STATED GOAL: Please count the lines in the items that contain the string "place" and reply with only that number.

Stored entries:
====================
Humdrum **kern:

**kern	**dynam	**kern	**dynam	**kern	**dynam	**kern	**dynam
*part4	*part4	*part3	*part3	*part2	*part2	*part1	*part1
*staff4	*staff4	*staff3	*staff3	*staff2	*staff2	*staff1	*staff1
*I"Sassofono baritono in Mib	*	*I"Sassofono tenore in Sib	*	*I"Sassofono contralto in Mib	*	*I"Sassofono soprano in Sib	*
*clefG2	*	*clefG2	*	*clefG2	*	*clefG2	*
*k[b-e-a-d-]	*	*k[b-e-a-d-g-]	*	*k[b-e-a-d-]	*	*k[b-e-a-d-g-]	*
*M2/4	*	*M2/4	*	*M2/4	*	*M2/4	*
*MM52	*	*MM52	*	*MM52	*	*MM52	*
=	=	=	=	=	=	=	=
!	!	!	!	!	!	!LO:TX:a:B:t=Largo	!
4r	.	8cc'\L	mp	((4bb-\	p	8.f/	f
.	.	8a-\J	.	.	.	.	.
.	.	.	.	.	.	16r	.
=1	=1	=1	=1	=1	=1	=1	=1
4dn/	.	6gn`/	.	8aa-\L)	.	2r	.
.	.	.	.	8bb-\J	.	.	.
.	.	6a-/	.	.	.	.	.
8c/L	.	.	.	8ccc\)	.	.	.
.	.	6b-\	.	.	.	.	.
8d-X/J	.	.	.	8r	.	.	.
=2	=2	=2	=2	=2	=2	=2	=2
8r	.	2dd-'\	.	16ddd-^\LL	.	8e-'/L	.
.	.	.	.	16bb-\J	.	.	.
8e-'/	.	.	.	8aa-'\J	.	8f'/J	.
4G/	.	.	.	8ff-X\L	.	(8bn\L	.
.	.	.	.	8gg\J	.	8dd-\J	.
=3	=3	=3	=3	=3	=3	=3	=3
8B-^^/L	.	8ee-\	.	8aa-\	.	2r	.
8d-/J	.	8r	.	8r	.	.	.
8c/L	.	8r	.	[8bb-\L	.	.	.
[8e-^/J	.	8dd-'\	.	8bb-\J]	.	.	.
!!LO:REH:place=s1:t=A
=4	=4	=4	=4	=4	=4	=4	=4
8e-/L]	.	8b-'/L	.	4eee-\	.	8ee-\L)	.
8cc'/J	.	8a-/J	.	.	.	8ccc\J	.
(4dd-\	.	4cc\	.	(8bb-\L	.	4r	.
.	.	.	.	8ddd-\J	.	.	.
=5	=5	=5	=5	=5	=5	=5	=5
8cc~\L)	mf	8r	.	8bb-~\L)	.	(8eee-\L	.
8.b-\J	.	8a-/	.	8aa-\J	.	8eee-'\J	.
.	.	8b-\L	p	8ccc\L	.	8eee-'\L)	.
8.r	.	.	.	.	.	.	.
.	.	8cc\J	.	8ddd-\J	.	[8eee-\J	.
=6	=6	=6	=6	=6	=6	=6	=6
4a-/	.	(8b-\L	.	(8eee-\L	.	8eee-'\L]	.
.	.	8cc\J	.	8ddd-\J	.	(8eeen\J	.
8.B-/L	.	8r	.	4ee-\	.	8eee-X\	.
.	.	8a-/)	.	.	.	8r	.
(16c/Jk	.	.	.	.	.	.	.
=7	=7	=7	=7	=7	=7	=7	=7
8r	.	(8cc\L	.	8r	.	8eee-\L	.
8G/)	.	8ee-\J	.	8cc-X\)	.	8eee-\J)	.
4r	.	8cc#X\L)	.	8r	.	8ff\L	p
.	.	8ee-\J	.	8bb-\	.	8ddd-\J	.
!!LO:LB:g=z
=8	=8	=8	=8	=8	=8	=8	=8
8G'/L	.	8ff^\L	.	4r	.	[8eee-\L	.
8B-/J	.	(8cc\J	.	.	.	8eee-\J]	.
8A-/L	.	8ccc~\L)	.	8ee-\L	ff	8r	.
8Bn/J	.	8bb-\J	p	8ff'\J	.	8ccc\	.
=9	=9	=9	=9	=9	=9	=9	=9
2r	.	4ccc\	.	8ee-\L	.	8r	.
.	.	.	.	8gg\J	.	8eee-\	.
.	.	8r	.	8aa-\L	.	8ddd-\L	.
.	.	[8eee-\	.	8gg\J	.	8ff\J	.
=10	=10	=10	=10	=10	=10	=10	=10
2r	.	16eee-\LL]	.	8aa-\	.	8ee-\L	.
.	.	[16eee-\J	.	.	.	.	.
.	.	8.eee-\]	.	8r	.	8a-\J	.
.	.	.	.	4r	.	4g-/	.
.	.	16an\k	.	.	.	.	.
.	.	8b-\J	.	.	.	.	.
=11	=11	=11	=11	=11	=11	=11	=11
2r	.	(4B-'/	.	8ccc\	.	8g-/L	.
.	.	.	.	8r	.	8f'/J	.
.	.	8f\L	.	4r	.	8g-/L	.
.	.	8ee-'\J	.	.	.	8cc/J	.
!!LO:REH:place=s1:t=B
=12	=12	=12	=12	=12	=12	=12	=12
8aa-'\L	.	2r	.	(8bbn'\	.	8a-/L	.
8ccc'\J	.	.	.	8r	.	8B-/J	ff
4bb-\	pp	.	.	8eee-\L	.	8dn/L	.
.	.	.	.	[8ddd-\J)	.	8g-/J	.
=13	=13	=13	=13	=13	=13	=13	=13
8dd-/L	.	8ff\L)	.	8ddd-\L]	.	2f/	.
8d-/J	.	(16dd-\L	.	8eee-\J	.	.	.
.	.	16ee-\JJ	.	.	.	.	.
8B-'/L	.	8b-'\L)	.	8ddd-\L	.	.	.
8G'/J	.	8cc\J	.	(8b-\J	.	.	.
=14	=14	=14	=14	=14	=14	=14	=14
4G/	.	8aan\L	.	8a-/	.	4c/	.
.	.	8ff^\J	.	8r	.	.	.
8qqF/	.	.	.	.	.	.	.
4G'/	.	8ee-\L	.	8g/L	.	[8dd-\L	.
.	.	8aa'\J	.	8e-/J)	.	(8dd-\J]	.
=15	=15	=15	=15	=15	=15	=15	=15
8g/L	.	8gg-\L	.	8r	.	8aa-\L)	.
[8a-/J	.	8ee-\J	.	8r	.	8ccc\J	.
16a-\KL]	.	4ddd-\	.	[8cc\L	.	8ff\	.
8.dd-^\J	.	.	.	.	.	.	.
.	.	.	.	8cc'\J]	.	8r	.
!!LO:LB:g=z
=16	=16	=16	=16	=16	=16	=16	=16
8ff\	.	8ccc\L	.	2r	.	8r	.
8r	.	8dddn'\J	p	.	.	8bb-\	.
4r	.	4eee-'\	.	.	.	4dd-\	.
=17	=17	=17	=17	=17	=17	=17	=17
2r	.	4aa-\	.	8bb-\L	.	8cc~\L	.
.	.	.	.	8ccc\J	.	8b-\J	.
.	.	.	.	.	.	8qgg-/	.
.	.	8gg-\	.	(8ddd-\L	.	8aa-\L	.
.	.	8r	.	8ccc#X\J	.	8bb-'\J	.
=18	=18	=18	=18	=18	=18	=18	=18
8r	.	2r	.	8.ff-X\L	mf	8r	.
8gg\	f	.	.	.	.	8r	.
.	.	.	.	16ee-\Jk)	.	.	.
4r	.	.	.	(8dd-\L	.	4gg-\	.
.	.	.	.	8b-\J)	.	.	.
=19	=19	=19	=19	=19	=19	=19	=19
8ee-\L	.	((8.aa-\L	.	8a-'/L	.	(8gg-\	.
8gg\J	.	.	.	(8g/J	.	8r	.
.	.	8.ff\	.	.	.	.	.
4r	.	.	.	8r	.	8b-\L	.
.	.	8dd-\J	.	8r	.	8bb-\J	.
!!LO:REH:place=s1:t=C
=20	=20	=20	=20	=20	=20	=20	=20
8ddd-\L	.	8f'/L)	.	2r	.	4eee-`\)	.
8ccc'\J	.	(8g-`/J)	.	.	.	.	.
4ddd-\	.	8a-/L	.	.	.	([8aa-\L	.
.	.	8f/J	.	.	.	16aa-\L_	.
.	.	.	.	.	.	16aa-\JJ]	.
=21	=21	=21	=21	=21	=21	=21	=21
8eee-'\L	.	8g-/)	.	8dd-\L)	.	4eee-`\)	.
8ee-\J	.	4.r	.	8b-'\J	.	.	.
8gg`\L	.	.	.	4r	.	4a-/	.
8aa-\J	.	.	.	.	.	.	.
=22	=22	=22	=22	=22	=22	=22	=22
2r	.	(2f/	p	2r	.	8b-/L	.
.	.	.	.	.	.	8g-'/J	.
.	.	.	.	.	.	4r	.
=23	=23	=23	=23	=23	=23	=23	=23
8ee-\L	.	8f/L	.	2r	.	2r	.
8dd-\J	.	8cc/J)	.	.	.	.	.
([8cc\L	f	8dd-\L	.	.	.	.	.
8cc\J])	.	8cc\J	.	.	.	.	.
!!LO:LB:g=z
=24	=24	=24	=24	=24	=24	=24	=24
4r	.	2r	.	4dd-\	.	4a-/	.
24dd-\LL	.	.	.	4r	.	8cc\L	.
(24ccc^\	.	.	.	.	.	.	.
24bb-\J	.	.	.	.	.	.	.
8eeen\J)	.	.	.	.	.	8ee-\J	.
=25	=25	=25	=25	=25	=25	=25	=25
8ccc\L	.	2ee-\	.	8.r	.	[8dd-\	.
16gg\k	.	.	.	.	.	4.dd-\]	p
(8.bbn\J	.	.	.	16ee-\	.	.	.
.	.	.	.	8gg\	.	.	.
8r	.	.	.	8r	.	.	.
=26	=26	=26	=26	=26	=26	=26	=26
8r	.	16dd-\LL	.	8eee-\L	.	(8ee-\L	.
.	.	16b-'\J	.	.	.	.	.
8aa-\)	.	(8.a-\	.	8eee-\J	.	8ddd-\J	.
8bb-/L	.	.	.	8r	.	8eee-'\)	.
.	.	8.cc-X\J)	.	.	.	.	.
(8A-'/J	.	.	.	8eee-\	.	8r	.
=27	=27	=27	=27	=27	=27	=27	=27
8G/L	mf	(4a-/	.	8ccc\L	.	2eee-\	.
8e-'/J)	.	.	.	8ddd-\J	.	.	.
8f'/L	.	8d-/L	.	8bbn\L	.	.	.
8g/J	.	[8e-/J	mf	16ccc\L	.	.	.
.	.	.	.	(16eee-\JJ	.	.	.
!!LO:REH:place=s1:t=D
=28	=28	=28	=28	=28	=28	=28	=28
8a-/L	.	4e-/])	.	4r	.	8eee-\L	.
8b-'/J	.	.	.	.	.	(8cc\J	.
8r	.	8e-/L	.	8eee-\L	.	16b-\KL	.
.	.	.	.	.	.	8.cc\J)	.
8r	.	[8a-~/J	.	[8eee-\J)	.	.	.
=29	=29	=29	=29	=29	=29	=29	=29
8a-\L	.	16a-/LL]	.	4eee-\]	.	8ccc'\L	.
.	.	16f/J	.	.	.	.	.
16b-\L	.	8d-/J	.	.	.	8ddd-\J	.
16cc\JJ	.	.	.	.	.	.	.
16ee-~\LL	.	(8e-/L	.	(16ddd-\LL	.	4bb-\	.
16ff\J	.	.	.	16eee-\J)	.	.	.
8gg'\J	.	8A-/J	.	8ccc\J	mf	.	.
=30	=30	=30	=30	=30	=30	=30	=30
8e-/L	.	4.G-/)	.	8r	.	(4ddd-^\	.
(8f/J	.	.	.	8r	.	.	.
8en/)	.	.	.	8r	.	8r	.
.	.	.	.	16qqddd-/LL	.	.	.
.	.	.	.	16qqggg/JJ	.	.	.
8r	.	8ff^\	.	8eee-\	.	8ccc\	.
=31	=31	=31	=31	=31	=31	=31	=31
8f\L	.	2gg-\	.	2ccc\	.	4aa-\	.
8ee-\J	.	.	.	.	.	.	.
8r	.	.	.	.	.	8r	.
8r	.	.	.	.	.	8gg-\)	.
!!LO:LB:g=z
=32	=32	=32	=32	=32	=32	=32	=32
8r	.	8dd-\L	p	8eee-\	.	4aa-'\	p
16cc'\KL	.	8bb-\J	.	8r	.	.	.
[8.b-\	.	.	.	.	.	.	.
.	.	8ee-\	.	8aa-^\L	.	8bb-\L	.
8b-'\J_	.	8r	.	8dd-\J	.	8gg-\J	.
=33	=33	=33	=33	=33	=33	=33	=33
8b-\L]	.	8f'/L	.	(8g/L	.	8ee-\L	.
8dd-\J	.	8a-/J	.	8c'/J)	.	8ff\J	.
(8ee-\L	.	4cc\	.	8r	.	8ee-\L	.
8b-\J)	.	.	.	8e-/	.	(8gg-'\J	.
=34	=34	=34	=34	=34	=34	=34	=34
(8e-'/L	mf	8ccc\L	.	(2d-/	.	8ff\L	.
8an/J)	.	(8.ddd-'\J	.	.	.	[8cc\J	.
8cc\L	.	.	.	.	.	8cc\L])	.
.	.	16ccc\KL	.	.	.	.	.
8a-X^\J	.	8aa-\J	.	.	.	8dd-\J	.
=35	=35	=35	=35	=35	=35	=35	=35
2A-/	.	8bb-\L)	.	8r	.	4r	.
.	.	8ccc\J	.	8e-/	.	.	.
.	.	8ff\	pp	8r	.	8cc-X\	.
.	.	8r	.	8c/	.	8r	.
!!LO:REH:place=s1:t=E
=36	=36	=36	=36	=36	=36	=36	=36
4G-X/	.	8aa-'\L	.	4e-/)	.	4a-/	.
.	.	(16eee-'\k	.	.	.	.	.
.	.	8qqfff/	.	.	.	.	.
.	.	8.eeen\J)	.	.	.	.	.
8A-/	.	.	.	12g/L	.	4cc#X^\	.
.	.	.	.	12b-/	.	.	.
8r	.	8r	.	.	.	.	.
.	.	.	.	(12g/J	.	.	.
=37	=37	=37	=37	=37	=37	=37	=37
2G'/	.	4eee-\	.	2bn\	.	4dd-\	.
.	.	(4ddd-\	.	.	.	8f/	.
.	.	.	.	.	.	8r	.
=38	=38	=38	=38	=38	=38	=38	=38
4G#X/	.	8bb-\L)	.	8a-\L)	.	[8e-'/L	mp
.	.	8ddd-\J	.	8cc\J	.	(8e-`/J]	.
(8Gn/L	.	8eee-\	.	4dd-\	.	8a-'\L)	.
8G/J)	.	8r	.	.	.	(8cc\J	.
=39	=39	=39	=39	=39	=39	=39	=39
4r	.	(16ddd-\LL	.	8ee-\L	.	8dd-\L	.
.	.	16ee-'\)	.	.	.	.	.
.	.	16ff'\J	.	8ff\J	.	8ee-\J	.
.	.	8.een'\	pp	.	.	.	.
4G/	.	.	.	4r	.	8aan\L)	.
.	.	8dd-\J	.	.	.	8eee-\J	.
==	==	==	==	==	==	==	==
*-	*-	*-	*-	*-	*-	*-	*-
====================
EXERCISE RESULT: 5